== RECORDS SUPPLIED ==
"""
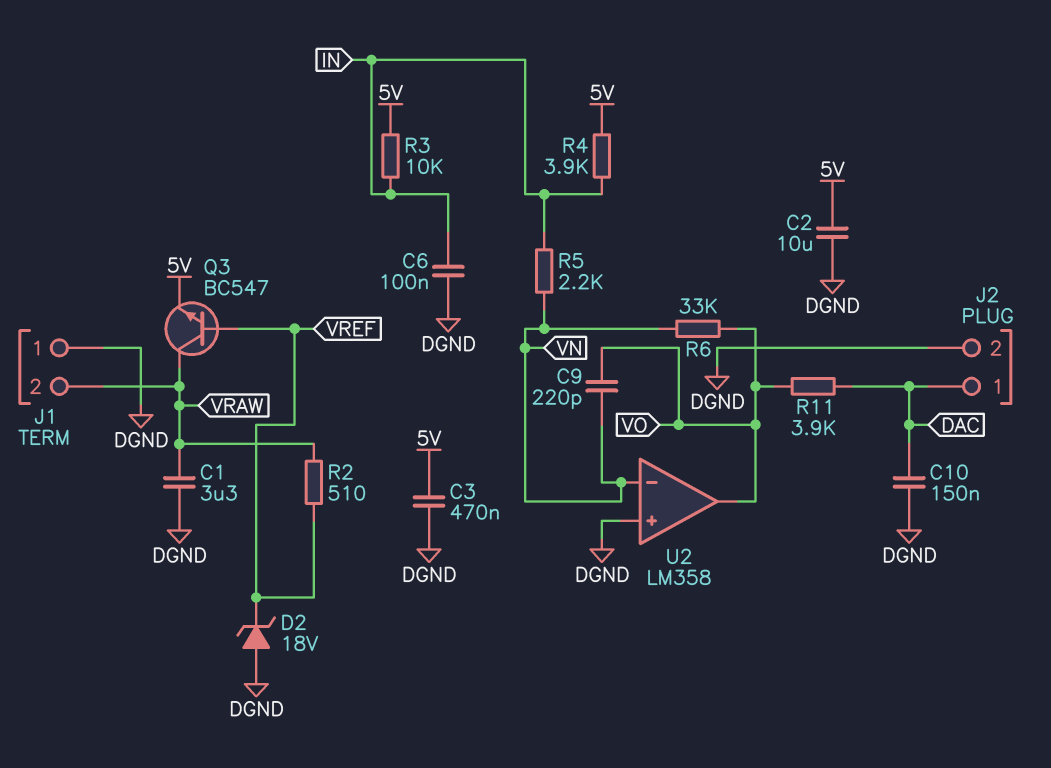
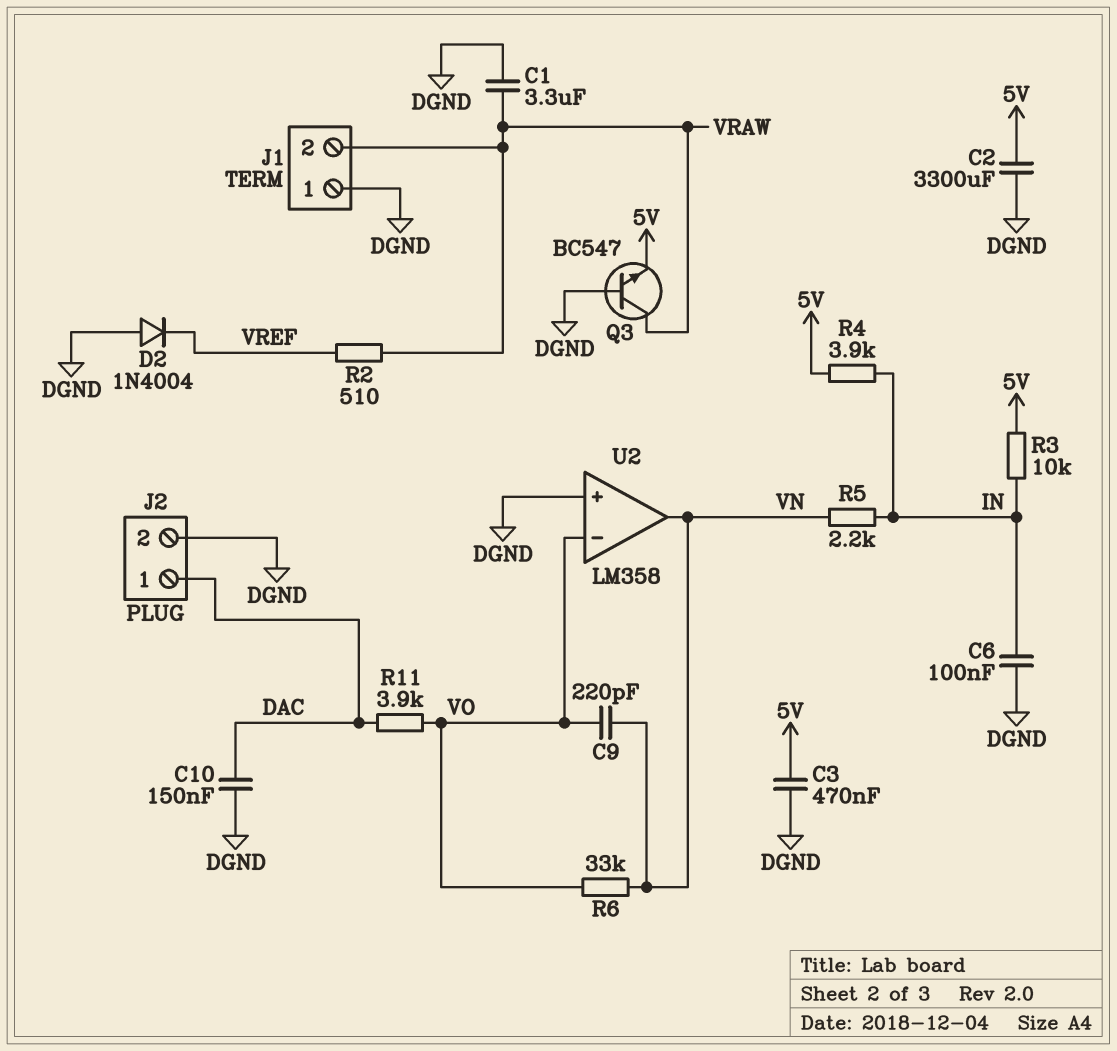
C2: 10uF (5V, DGND) -> 3300uF (5V, DGND)
D2: zener 18V (A DGND, K VREF) -> diode 1N4004 (A DGND, K VREF)
Q3: NPN BC547 (B VREF, C VRAW, E 5V) -> NPN BC547 (B DGND, C VRAW, E 5V)
U2 pin in-: VN -> VO
U2 pin out: VO -> VN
"""
== WHAT THE EXERCISE ASKS ==
The string "DGND" marks the lines to copy; report each of them from the data above.

== SOLUTION TO THE PROBLEM ==
C2: 10uF (5V, DGND) -> 3300uF (5V, DGND)
D2: zener 18V (A DGND, K VREF) -> diode 1N4004 (A DGND, K VREF)
Q3: NPN BC547 (B VREF, C VRAW, E 5V) -> NPN BC547 (B DGND, C VRAW, E 5V)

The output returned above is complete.